> Your task
Looking at the data below, how many lines include the word "NAND"? Respond with the number only.

== Segment start ==

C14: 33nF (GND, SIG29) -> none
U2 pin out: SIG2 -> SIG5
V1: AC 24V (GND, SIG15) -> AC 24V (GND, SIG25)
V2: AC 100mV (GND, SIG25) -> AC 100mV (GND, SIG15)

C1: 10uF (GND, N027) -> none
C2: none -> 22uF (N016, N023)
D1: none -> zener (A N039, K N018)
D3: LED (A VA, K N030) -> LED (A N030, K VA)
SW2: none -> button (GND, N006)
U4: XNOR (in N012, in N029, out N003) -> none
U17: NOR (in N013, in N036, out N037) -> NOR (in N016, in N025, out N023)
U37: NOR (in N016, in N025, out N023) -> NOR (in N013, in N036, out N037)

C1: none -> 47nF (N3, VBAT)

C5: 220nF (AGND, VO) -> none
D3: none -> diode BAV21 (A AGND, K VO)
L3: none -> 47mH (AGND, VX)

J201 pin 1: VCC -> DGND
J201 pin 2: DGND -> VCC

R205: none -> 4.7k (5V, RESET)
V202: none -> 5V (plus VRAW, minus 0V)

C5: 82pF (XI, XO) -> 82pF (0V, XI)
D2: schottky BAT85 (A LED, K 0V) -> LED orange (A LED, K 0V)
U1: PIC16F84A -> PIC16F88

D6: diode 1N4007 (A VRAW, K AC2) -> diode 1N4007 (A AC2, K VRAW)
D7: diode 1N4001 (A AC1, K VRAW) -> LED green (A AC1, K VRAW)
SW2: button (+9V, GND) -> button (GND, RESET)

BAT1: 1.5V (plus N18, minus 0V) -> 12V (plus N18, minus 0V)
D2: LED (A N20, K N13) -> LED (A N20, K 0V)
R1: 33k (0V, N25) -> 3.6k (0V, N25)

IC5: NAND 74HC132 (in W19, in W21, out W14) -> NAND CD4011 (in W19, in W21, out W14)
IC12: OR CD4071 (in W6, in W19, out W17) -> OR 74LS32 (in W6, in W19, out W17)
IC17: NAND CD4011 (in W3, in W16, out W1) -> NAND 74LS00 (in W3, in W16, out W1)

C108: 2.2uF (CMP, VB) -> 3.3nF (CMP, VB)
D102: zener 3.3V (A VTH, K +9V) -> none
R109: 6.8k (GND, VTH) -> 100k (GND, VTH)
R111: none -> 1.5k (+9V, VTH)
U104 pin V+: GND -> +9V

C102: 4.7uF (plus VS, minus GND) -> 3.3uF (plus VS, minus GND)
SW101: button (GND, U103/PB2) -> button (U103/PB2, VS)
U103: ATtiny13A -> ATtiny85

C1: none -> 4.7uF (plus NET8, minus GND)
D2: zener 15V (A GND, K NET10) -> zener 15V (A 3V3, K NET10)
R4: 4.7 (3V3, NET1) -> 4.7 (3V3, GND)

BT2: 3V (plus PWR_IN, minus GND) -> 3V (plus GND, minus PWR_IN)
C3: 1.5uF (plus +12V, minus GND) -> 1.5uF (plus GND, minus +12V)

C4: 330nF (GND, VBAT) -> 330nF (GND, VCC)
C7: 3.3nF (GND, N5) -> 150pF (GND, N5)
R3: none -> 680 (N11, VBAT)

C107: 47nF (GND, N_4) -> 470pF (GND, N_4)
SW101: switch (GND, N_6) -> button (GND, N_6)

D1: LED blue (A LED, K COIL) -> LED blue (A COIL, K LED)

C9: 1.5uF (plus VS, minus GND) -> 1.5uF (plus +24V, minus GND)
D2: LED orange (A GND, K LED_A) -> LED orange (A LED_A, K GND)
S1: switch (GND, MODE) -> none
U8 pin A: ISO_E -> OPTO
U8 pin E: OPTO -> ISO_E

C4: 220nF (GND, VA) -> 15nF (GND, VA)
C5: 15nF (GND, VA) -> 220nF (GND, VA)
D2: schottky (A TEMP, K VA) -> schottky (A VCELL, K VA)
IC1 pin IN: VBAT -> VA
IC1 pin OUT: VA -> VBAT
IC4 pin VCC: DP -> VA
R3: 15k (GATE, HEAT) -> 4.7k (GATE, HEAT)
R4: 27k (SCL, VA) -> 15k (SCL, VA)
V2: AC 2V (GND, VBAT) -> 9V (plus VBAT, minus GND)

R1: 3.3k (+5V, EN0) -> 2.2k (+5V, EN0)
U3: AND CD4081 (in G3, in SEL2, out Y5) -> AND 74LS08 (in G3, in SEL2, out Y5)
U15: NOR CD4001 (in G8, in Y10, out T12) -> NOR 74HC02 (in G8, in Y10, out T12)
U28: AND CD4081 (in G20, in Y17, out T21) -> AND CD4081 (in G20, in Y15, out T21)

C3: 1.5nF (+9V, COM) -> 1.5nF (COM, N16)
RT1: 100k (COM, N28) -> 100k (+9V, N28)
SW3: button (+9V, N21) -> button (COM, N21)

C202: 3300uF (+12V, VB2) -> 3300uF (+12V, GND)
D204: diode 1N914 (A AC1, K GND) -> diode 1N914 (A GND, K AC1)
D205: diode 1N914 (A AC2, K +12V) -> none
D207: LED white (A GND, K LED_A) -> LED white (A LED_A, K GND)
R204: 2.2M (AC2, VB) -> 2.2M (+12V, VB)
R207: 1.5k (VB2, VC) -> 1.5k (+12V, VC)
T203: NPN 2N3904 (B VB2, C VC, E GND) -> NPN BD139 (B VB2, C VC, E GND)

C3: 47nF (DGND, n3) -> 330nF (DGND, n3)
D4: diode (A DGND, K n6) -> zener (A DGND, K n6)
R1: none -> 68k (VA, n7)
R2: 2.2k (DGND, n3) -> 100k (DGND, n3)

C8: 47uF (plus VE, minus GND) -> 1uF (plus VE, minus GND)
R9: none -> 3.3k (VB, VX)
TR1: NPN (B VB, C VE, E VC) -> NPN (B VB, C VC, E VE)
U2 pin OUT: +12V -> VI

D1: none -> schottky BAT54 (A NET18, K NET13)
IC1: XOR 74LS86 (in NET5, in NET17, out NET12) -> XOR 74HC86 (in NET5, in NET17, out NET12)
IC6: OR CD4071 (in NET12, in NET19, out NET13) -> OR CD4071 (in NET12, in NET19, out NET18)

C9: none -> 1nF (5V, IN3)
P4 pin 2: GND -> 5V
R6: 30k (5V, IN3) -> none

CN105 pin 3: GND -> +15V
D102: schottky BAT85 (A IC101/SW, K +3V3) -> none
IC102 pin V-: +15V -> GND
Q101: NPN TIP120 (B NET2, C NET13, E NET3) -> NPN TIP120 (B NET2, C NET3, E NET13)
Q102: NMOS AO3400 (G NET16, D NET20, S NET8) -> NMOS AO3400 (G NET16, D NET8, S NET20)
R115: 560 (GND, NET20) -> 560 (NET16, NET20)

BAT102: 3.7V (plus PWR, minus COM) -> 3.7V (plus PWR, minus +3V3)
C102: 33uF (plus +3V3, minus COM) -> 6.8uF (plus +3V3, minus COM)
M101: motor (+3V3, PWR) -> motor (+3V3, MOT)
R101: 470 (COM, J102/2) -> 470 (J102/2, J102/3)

== Segment end ==

> Answer to the problem
2